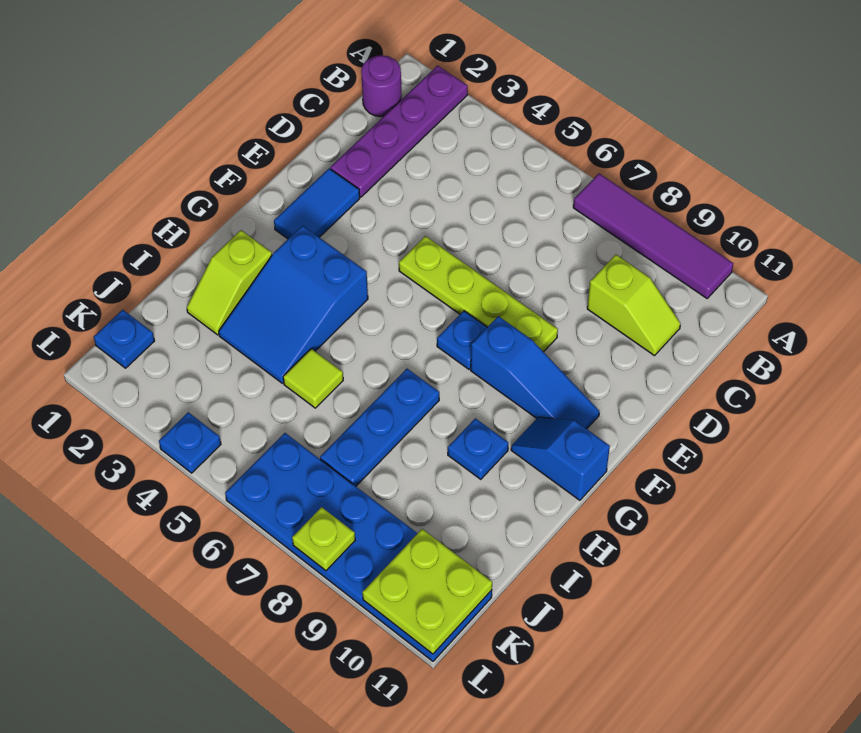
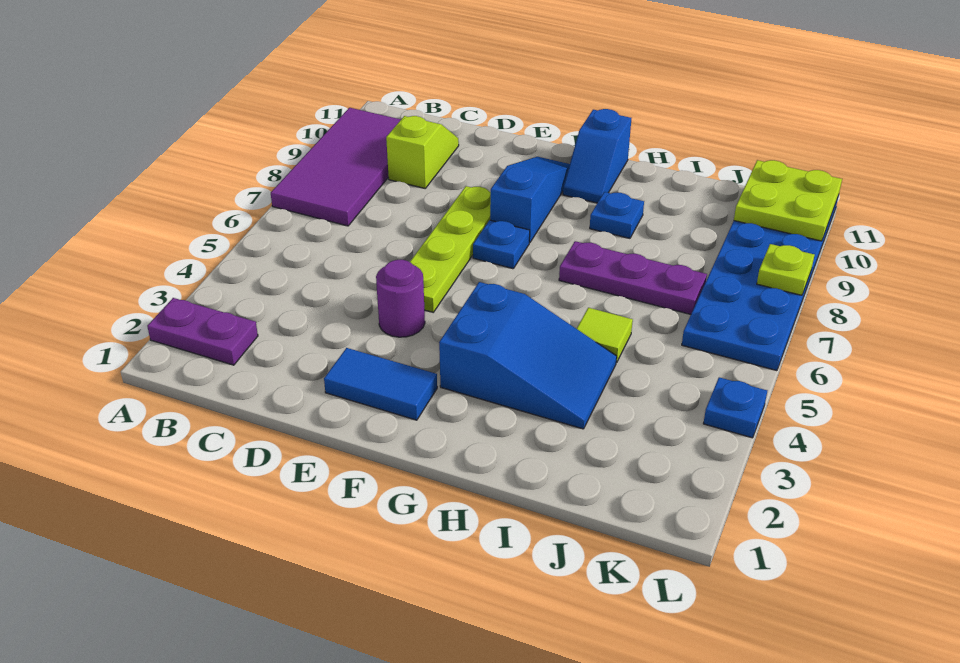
purple plate A2:D2 level 1 -> purple plate A2:B2 level 1
purple tile A7:A10 level 1 -> purple tile A7:B10 level 1
purple round brick B1 level 1 -> purple round brick E4 level 1
lime slope H2:I2 level 1 top H -> none
blue plate H7:J7 level 1 -> purple plate H7:J7 level 1
blue plate K1 level 1 -> none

What is expected: Repeat the lines above exactly, and keep every picture out.

Answer section:
purple plate A2:D2 level 1 -> purple plate A2:B2 level 1
purple tile A7:A10 level 1 -> purple tile A7:B10 level 1
purple round brick B1 level 1 -> purple round brick E4 level 1
lime slope H2:I2 level 1 top H -> none
blue plate H7:J7 level 1 -> purple plate H7:J7 level 1
blue plate K1 level 1 -> none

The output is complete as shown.